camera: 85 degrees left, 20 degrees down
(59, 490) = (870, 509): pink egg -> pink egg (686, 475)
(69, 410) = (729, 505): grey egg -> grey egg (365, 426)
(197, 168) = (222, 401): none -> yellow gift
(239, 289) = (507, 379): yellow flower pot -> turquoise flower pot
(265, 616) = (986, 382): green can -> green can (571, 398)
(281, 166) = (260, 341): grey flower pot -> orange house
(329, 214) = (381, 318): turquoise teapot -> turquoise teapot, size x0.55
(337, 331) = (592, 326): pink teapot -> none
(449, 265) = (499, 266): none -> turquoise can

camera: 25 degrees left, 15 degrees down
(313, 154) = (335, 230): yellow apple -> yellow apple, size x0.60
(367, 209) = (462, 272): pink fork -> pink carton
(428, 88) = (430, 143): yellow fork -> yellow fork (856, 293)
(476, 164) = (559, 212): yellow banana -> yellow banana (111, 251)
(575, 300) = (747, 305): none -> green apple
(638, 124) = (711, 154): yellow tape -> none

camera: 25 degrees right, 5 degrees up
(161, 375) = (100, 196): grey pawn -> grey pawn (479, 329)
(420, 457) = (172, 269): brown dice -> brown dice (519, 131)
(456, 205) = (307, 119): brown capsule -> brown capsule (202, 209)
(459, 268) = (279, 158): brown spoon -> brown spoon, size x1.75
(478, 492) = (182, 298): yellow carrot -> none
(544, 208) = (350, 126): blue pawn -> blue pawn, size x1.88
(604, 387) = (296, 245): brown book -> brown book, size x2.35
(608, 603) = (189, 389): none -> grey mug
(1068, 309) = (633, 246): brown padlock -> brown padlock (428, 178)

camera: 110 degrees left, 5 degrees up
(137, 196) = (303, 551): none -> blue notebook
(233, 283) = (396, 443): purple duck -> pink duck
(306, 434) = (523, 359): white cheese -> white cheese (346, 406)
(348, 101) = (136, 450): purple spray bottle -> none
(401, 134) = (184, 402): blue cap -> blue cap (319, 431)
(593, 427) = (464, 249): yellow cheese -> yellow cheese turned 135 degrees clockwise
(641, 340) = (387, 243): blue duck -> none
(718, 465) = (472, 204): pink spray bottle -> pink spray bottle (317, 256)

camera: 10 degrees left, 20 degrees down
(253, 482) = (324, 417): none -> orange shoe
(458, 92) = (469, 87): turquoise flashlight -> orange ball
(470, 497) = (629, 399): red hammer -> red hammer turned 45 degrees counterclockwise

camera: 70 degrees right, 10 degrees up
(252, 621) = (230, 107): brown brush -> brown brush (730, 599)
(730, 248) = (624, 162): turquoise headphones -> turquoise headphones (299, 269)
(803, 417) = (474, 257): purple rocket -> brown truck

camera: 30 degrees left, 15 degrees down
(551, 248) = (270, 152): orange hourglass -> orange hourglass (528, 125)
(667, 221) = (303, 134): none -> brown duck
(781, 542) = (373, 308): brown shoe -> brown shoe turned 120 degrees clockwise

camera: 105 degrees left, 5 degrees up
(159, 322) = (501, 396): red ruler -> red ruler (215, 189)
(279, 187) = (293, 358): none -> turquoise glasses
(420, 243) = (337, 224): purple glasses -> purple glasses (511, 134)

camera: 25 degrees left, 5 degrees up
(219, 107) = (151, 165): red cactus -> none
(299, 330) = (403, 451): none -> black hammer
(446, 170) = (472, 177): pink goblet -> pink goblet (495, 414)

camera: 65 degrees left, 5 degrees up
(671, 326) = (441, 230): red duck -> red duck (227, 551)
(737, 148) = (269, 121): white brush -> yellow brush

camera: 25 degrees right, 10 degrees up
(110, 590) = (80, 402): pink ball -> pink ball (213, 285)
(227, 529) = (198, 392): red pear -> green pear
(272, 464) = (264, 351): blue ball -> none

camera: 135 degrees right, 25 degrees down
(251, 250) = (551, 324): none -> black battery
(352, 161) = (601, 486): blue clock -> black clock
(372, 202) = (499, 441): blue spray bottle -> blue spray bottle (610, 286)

▶ [Brief]: Return exactly, and only, the lines from the start of the listing through the line with "(329, 214) = (381, 318): turquoise".

▶ [Written answer]:
camera: 85 degrees left, 20 degrees down
(59, 490) = (870, 509): pink egg -> pink egg (686, 475)
(69, 410) = (729, 505): grey egg -> grey egg (365, 426)
(197, 168) = (222, 401): none -> yellow gift
(239, 289) = (507, 379): yellow flower pot -> turquoise flower pot
(265, 616) = (986, 382): green can -> green can (571, 398)
(281, 166) = (260, 341): grey flower pot -> orange house
(329, 214) = (381, 318): turquoise teapot -> turquoise teapot, size x0.55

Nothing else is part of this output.